═════ Excerpted records

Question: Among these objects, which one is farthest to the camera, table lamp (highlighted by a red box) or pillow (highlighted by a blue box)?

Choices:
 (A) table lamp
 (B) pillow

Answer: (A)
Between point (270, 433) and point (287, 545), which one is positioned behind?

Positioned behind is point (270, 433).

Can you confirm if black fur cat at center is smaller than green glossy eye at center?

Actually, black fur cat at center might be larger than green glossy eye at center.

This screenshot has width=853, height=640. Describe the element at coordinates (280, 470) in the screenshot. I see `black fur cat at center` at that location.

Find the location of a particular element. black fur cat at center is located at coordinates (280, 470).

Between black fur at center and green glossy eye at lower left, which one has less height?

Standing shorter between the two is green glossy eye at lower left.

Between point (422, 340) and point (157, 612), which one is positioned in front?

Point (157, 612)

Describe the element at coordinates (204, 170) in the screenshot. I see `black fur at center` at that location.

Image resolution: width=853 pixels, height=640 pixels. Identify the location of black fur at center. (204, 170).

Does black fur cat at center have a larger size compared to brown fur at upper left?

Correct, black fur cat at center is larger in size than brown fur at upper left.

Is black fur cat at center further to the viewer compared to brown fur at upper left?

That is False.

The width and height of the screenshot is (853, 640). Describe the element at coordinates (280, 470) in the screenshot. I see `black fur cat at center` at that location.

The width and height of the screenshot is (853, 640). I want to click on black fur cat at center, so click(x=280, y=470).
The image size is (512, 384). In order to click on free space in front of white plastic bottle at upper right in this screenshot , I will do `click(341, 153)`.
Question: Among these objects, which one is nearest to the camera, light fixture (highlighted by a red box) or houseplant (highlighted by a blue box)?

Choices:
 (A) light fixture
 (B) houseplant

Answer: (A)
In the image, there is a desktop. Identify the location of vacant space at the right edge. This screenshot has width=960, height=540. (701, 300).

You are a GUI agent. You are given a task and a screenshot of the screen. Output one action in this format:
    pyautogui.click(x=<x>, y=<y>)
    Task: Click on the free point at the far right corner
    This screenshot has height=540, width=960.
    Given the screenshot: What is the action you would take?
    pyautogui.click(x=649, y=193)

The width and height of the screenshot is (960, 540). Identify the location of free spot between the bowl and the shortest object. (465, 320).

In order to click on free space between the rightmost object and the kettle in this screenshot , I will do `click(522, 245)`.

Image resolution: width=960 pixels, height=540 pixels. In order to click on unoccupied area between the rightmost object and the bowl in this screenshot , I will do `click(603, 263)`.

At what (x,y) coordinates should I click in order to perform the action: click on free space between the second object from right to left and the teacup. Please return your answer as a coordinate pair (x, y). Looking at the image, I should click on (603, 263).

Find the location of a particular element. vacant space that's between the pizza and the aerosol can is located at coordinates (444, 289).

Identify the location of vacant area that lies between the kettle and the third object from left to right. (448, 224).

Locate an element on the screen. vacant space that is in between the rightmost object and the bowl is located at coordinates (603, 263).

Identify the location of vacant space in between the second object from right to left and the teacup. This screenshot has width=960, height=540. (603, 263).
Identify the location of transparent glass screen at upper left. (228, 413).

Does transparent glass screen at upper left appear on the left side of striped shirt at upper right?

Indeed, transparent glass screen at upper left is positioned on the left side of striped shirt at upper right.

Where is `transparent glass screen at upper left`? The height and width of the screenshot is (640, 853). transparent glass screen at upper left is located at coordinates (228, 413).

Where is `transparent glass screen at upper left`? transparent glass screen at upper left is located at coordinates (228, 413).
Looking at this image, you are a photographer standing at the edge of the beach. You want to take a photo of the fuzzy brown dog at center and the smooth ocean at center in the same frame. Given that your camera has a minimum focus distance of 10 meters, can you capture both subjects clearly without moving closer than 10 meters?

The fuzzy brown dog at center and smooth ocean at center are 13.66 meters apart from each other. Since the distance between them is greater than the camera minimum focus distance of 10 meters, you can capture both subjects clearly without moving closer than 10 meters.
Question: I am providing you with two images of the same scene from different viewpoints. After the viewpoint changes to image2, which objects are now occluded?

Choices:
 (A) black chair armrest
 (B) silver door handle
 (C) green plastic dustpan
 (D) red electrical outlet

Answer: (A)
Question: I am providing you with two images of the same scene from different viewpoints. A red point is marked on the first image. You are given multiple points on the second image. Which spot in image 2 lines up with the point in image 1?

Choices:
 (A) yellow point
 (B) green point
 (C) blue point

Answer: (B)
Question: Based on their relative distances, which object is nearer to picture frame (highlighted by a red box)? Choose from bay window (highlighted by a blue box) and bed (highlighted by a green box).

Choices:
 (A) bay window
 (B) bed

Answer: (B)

══════════

Could you rewrite the entries from the very start through the line containing "Actually, black fur", inclusive, replacing "camera" with "viewer" and leaving everything else unchanged?

Question: Among these objects, which one is farthest to the viewer, table lamp (highlighted by a red box) or pillow (highlighted by a blue box)?

Choices:
 (A) table lamp
 (B) pillow

Answer: (A)
Between point (270, 433) and point (287, 545), which one is positioned behind?

Positioned behind is point (270, 433).

Can you confirm if black fur cat at center is smaller than green glossy eye at center?

Actually, black fur cat at center might be larger than green glossy eye at center.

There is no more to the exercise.